Two-dimensional motion records

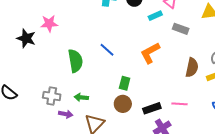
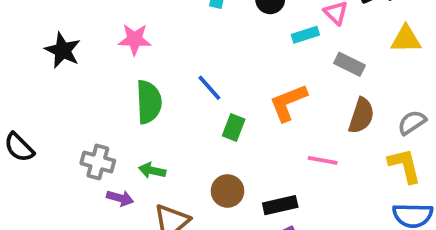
pink star: (49, 24) -> (135, 39), moved
brown semicircle: (192, 67) -> (361, 116), moved
green rectangle: (125, 83) -> (234, 127), moved
pink line: (180, 104) -> (323, 160), moved

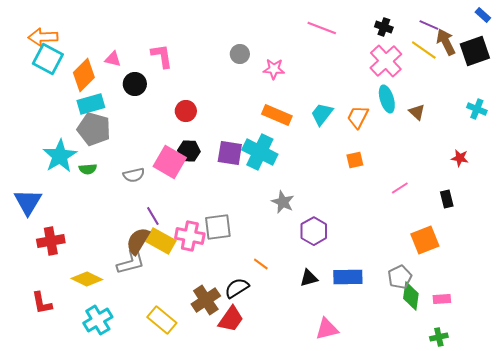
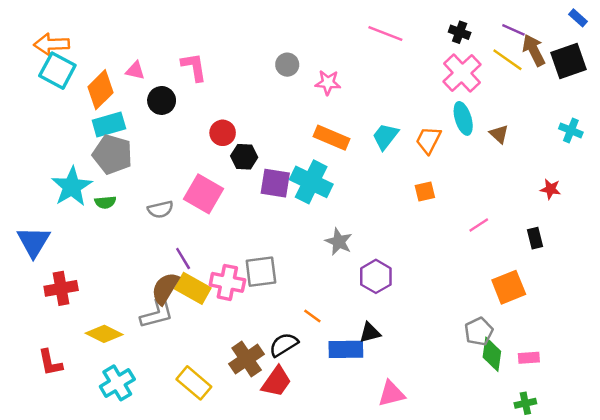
black hexagon: (189, 151) -> (244, 157), moved
blue rectangle: (348, 277) -> (346, 349), moved

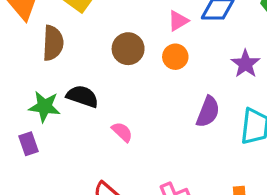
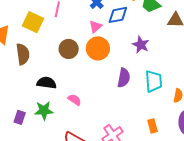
orange circle: (175, 57) -> (98, 48), size x1.5
green star: (44, 107) -> (44, 111), moved
purple rectangle: (29, 144) -> (20, 117), turned 48

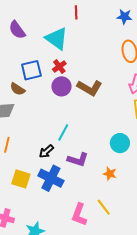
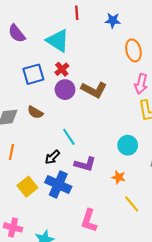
blue star: (124, 17) -> (113, 20), moved
brown semicircle: (18, 89) -> (35, 112), moved
cyan line: (63, 132) -> (69, 137), turned -60
yellow square: (21, 179) -> (27, 187), turned 36
yellow line: (104, 207) -> (132, 204), moved

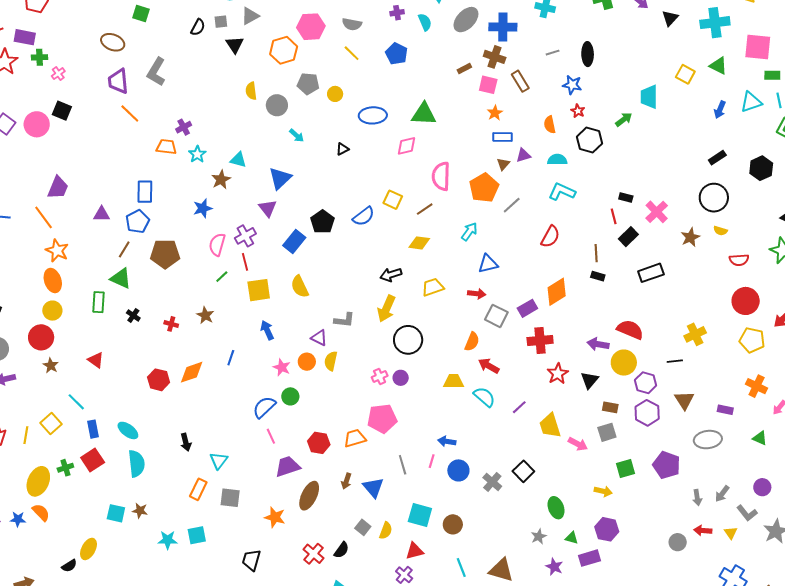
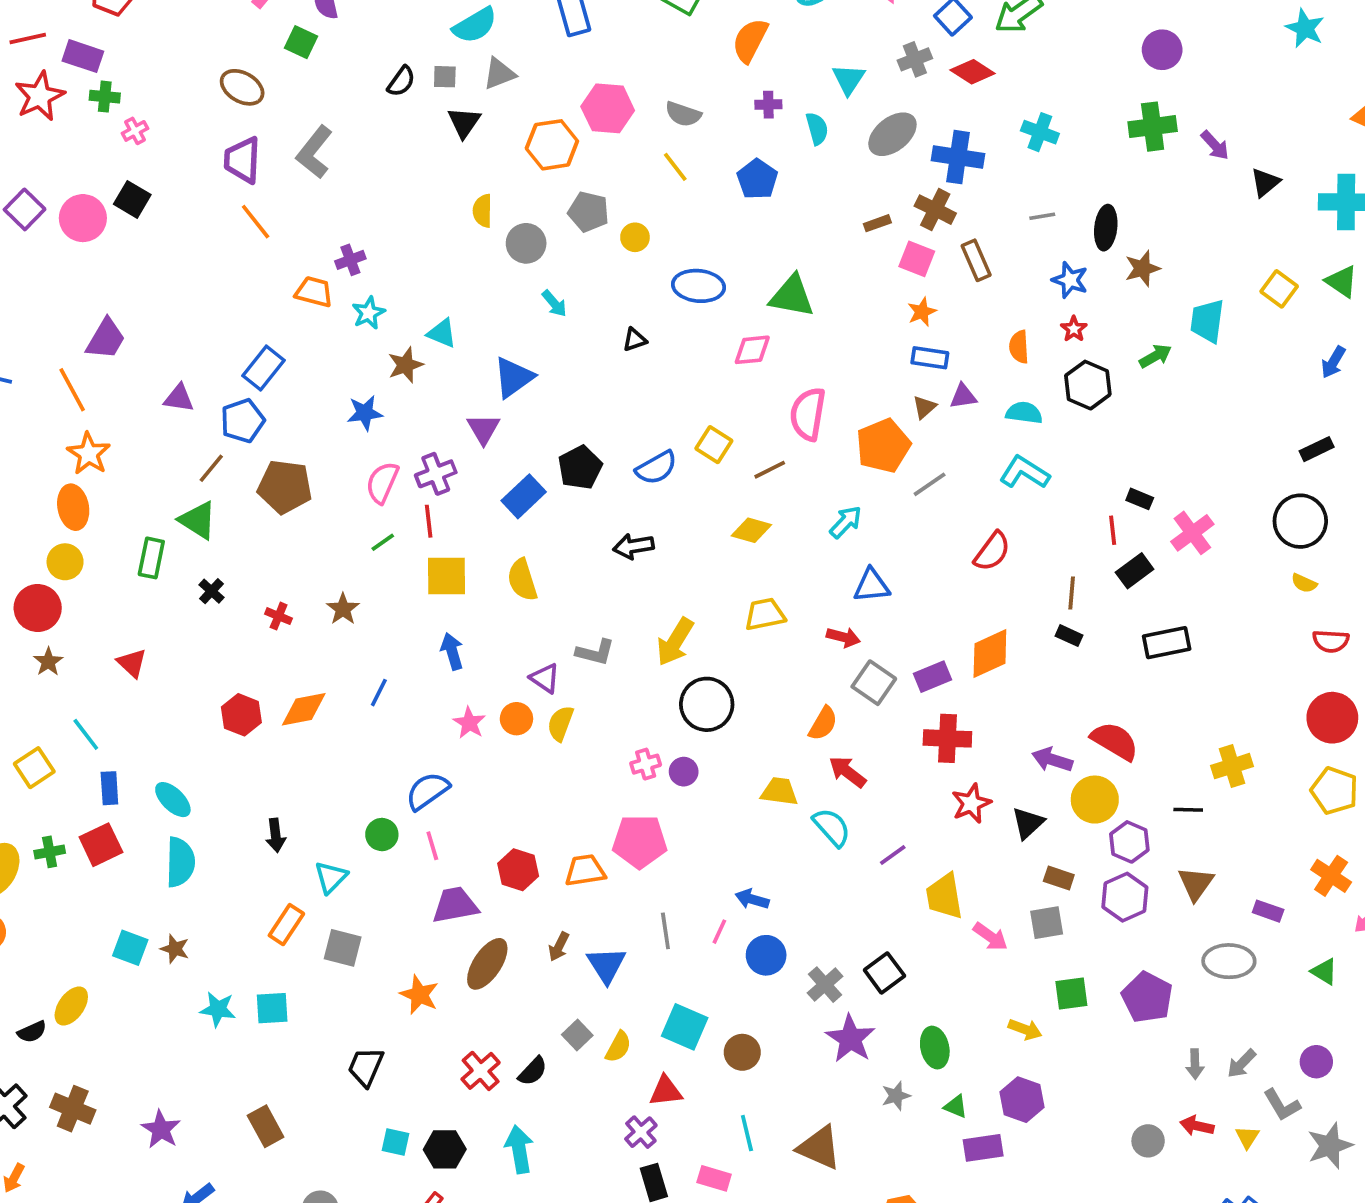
blue rectangle: (145, 192) -> (263, 368), turned 30
brown star: (690, 237) -> (1142, 268), moved
black arrow: (391, 275) -> (634, 546), moved
green circle: (290, 396) -> (382, 835), moved
purple star: (554, 567) -> (850, 1039), moved, size x1.5

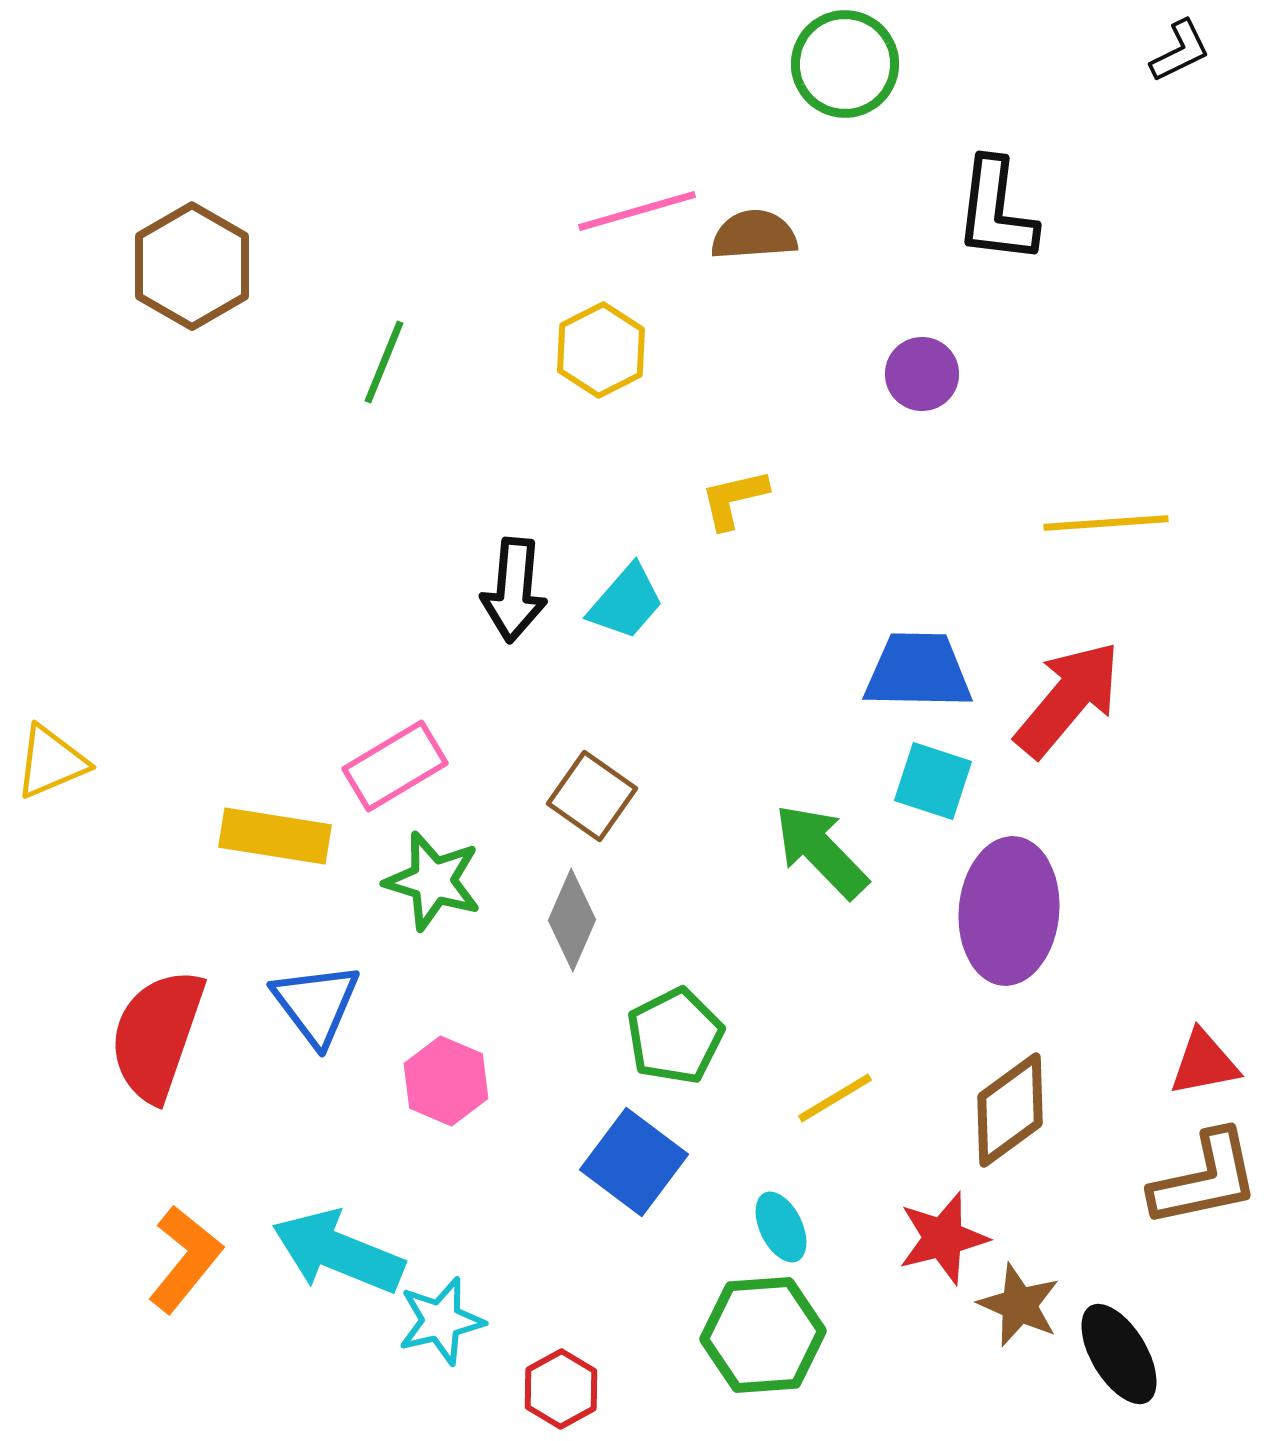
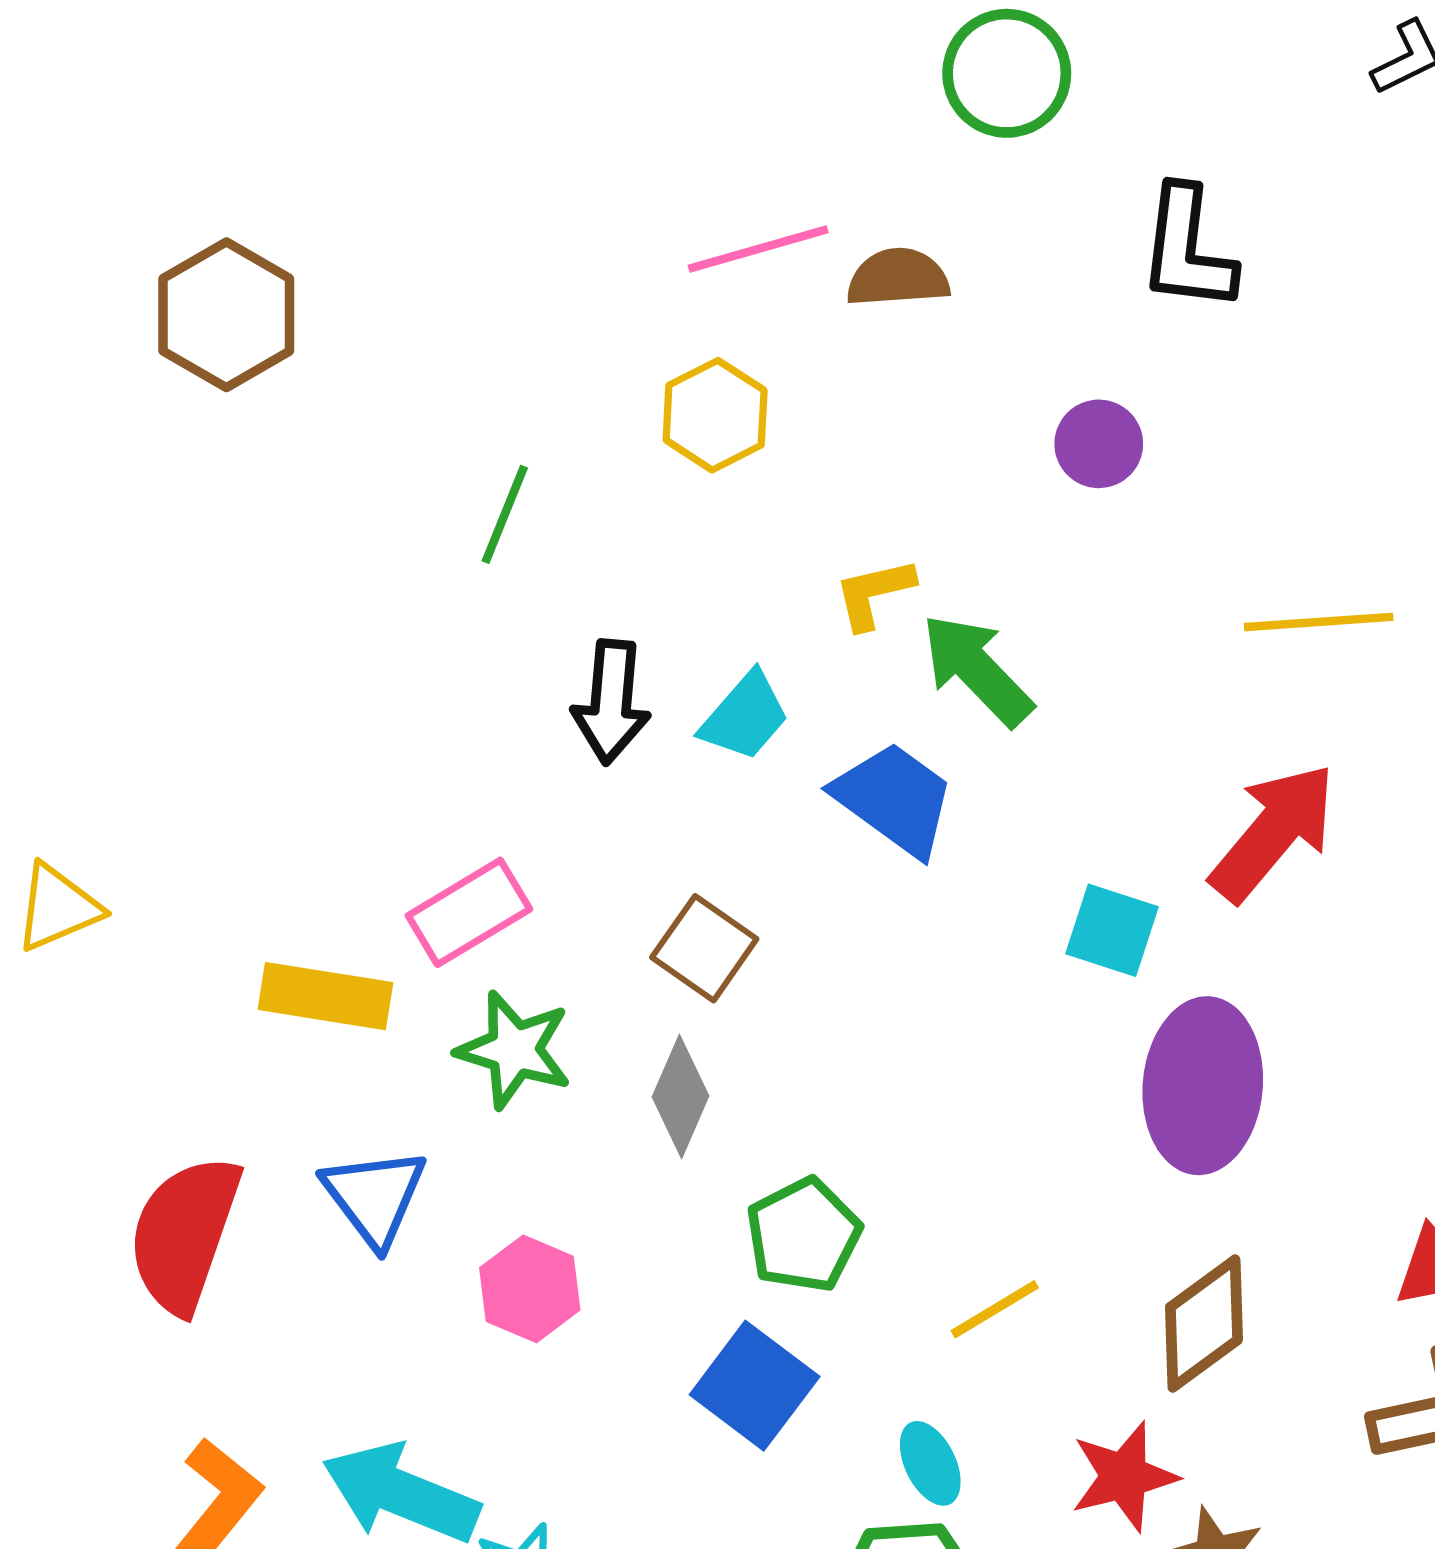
green line: (384, 362) -> (505, 514), moved
blue trapezoid: (918, 671) -> (894, 799), moved, turned 35
green arrow: (821, 851) -> (977, 670), moved

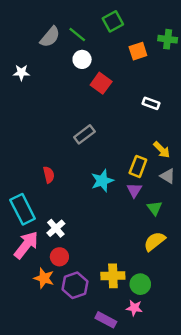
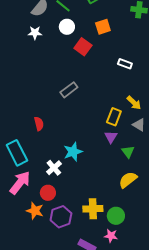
orange square: (138, 51) -> (103, 27), moved
white star: (21, 73) -> (35, 33), moved
cyan star: (102, 181) -> (73, 152), moved
white cross: (56, 228) -> (54, 168), moved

- What you will do -
Give the records again exactly, minus the pictures.

- Final answer -
pink star: (49, 24) -> (135, 39), moved
brown semicircle: (192, 67) -> (361, 116), moved
green rectangle: (125, 83) -> (234, 127), moved
pink line: (180, 104) -> (323, 160), moved

black hexagon: (189, 151) -> (244, 157), moved
blue rectangle: (348, 277) -> (346, 349), moved

orange circle: (175, 57) -> (98, 48), size x1.5
green star: (44, 107) -> (44, 111), moved
purple rectangle: (29, 144) -> (20, 117), turned 48

blue star: (124, 17) -> (113, 20), moved
brown semicircle: (18, 89) -> (35, 112), moved
cyan line: (63, 132) -> (69, 137), turned -60
yellow square: (21, 179) -> (27, 187), turned 36
yellow line: (104, 207) -> (132, 204), moved

blue rectangle: (145, 192) -> (263, 368), turned 30
brown star: (690, 237) -> (1142, 268), moved
black arrow: (391, 275) -> (634, 546), moved
green circle: (290, 396) -> (382, 835), moved
purple star: (554, 567) -> (850, 1039), moved, size x1.5

green line: (384, 362) -> (505, 514), moved
blue trapezoid: (918, 671) -> (894, 799), moved, turned 35
green arrow: (821, 851) -> (977, 670), moved

orange square: (138, 51) -> (103, 27), moved
white star: (21, 73) -> (35, 33), moved
cyan star: (102, 181) -> (73, 152), moved
white cross: (56, 228) -> (54, 168), moved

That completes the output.